### WHAT THIS TASK INVOLVES
Please write out exactly the lines of the data below from the line holding "Ticket: [825,405,860,440] ->" through the line holding "Falco: [1195,676,1231,713] ->", and leave out the rest.

(Before and after coordinates)

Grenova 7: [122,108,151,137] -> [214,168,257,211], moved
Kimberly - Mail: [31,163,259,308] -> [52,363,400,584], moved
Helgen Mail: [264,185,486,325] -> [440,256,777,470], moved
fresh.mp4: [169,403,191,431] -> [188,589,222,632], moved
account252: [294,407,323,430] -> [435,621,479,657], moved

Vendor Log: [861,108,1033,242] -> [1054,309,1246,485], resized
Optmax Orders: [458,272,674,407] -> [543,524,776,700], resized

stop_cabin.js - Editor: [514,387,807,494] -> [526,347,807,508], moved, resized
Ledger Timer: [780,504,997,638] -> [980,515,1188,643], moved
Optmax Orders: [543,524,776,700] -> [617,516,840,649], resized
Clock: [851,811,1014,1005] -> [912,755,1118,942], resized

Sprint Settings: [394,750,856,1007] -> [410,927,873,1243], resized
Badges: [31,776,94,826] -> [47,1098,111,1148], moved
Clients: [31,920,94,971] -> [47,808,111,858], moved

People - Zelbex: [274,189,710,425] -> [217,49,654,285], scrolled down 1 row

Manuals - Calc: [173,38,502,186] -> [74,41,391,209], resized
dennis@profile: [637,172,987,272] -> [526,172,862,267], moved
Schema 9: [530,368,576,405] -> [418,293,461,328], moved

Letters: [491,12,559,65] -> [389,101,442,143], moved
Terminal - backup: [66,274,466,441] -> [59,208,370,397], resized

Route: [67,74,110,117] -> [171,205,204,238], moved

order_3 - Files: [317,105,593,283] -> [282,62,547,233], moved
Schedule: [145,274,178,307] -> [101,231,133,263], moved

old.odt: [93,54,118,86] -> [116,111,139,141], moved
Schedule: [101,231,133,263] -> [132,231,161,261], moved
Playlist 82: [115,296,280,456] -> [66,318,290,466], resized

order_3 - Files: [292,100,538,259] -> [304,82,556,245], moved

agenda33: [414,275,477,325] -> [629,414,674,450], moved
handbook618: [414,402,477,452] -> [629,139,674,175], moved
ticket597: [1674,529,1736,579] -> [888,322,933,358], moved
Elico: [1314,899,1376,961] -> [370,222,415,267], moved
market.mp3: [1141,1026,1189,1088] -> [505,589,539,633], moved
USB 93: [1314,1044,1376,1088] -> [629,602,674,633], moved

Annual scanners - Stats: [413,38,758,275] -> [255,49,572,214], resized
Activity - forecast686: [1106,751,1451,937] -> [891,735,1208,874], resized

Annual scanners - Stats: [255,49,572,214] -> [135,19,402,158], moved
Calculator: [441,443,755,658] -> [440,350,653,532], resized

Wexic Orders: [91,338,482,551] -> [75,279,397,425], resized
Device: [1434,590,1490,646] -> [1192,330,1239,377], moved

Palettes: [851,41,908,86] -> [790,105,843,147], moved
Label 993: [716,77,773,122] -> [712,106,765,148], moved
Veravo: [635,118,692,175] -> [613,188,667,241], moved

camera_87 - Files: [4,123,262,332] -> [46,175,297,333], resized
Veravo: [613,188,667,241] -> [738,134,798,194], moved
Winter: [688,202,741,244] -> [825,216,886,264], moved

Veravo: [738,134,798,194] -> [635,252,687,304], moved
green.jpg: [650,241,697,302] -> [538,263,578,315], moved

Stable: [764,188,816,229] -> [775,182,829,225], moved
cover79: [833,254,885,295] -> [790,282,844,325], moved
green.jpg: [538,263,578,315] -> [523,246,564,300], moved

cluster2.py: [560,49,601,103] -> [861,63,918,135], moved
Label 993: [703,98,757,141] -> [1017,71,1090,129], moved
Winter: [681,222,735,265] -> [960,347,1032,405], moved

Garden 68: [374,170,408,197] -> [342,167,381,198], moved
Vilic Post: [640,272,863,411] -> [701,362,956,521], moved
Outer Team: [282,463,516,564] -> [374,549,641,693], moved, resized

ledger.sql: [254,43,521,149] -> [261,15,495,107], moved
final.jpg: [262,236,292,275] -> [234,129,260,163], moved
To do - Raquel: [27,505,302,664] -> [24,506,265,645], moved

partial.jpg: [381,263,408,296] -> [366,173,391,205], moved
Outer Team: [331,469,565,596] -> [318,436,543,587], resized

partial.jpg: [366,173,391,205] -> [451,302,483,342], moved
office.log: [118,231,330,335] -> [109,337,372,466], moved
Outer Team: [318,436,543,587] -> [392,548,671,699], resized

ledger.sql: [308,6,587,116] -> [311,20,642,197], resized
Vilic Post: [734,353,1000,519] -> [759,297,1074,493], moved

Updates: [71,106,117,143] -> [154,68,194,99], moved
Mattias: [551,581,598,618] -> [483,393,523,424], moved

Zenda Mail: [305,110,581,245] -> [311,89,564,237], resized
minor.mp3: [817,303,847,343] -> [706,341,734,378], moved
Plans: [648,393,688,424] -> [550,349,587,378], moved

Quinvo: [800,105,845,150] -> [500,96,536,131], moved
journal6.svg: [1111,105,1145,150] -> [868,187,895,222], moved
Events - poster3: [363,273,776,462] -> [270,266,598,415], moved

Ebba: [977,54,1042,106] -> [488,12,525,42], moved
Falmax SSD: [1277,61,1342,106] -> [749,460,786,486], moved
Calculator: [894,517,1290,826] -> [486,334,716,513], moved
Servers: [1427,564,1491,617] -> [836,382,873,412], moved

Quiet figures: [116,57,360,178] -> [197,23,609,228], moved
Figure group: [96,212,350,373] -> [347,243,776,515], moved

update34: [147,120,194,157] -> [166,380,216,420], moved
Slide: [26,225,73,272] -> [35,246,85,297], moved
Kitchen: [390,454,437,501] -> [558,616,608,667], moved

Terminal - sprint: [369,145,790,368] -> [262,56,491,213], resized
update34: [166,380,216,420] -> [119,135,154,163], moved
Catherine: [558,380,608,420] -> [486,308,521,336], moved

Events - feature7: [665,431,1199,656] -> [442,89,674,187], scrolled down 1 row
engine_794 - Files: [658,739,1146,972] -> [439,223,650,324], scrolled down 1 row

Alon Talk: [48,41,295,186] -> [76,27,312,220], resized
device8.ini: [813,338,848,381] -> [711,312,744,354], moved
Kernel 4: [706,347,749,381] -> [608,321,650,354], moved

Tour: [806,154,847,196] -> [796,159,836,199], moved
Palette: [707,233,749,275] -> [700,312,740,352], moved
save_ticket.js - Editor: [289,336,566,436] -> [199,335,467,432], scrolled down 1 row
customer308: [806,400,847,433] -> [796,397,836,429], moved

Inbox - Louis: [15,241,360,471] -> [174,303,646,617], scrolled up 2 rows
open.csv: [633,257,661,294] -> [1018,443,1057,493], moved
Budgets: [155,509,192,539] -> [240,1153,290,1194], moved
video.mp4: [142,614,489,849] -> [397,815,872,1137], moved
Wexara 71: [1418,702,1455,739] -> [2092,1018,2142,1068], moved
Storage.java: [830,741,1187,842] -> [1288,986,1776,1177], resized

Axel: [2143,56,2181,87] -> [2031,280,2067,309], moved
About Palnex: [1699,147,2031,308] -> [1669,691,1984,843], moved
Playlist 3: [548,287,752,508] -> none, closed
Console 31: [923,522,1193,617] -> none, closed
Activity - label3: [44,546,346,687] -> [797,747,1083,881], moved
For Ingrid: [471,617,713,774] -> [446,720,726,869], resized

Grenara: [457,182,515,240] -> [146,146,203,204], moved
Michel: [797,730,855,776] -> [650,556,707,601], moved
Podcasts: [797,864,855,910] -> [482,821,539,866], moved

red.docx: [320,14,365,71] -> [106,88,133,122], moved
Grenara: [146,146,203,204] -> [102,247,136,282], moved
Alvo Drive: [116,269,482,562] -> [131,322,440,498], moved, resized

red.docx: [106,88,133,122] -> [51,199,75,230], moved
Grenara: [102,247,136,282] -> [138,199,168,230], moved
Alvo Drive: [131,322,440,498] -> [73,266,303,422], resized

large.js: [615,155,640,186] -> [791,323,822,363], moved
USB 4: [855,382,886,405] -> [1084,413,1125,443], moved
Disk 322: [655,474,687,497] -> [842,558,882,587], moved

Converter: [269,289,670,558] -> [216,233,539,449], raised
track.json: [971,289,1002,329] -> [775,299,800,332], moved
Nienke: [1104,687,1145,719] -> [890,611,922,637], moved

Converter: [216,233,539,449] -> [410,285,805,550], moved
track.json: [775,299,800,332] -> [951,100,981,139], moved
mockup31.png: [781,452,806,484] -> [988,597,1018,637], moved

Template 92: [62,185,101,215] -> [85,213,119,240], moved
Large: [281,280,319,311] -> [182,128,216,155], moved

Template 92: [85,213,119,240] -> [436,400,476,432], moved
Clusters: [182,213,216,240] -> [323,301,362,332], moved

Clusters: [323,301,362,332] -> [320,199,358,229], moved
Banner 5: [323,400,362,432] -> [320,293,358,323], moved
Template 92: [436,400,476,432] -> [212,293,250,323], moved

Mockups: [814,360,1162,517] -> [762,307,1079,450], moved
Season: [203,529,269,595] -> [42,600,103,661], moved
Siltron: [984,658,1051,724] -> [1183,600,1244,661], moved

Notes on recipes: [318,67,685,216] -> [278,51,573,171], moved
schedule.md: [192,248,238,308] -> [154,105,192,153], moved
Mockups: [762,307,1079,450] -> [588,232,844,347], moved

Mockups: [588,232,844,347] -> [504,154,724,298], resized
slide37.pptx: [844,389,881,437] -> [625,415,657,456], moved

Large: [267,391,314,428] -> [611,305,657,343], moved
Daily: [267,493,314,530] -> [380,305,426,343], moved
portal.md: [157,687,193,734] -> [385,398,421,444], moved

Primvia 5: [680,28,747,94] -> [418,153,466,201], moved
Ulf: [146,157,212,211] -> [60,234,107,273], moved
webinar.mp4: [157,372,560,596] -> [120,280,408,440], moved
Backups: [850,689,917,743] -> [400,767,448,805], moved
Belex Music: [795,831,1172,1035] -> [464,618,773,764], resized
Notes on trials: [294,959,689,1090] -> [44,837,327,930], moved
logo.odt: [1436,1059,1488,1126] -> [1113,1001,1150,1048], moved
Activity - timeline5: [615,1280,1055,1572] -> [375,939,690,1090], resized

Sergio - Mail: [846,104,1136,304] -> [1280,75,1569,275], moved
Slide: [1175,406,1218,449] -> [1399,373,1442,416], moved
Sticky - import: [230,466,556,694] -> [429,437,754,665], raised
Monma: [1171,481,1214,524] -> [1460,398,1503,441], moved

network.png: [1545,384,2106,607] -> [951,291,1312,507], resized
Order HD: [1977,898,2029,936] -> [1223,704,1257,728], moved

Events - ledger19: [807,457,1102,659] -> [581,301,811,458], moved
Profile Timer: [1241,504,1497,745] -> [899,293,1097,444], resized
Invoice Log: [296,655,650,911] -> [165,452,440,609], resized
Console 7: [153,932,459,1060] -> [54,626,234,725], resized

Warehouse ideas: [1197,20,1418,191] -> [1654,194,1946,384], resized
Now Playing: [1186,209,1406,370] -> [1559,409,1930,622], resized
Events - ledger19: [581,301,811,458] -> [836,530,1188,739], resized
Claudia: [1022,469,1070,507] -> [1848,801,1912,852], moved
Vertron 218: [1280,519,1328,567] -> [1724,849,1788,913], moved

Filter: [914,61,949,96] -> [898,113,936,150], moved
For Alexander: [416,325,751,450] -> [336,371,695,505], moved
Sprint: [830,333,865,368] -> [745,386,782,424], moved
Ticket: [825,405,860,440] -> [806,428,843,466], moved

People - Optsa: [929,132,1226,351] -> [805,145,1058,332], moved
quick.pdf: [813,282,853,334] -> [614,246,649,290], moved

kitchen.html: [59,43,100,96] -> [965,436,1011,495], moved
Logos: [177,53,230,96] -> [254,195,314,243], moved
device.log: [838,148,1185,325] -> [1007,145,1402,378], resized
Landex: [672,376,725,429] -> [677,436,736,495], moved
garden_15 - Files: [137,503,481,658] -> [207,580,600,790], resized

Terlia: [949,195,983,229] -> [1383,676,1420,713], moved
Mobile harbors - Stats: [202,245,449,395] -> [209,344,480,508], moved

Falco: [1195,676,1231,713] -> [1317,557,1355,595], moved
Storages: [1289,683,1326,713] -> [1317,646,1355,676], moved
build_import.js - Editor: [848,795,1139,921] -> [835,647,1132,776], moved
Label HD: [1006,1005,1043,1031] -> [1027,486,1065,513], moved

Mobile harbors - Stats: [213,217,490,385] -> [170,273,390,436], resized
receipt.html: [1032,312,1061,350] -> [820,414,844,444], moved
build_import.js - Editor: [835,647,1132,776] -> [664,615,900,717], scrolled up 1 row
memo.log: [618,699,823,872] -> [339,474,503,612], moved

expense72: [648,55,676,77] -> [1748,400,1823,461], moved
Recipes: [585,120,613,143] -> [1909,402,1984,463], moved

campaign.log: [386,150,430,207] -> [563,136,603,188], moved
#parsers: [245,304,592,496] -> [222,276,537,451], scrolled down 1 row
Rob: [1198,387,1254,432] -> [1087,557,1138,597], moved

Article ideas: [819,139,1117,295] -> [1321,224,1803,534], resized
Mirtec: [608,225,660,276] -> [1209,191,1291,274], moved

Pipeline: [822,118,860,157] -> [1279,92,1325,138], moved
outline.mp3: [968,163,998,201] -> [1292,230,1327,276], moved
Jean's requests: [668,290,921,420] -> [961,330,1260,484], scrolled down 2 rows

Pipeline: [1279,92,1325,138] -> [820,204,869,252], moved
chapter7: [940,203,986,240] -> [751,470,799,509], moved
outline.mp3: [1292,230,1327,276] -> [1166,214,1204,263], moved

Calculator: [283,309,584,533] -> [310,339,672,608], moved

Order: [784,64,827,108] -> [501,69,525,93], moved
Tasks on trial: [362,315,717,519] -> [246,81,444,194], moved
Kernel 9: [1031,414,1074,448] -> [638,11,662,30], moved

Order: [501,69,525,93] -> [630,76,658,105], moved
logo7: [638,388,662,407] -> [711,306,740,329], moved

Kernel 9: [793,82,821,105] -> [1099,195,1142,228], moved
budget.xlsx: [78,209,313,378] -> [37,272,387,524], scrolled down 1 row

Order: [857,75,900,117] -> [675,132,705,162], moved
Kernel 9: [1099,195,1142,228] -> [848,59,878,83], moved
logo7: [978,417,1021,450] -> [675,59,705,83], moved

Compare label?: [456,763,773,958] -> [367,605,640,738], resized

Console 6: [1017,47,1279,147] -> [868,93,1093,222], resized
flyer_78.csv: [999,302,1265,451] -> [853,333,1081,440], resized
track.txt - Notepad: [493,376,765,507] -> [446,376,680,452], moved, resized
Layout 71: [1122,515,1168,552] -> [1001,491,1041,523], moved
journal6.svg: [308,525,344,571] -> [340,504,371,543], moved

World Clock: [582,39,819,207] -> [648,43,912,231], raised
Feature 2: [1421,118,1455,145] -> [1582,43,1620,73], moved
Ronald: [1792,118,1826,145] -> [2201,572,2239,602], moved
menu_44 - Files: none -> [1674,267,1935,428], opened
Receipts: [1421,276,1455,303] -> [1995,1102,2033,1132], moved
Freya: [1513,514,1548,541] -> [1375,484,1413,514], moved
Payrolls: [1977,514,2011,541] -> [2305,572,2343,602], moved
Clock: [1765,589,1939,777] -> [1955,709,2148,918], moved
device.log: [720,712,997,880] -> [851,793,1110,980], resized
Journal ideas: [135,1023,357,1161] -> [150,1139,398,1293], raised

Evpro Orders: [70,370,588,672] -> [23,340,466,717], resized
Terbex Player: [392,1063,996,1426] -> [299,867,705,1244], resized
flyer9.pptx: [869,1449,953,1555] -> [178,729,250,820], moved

### RESPONSE TO THIS TASK
Ticket: [825,405,860,440] -> [806,428,843,466], moved

People - Optsa: [929,132,1226,351] -> [805,145,1058,332], moved
quick.pdf: [813,282,853,334] -> [614,246,649,290], moved

kitchen.html: [59,43,100,96] -> [965,436,1011,495], moved
Logos: [177,53,230,96] -> [254,195,314,243], moved
device.log: [838,148,1185,325] -> [1007,145,1402,378], resized
Landex: [672,376,725,429] -> [677,436,736,495], moved
garden_15 - Files: [137,503,481,658] -> [207,580,600,790], resized

Terlia: [949,195,983,229] -> [1383,676,1420,713], moved
Mobile harbors - Stats: [202,245,449,395] -> [209,344,480,508], moved

Falco: [1195,676,1231,713] -> [1317,557,1355,595], moved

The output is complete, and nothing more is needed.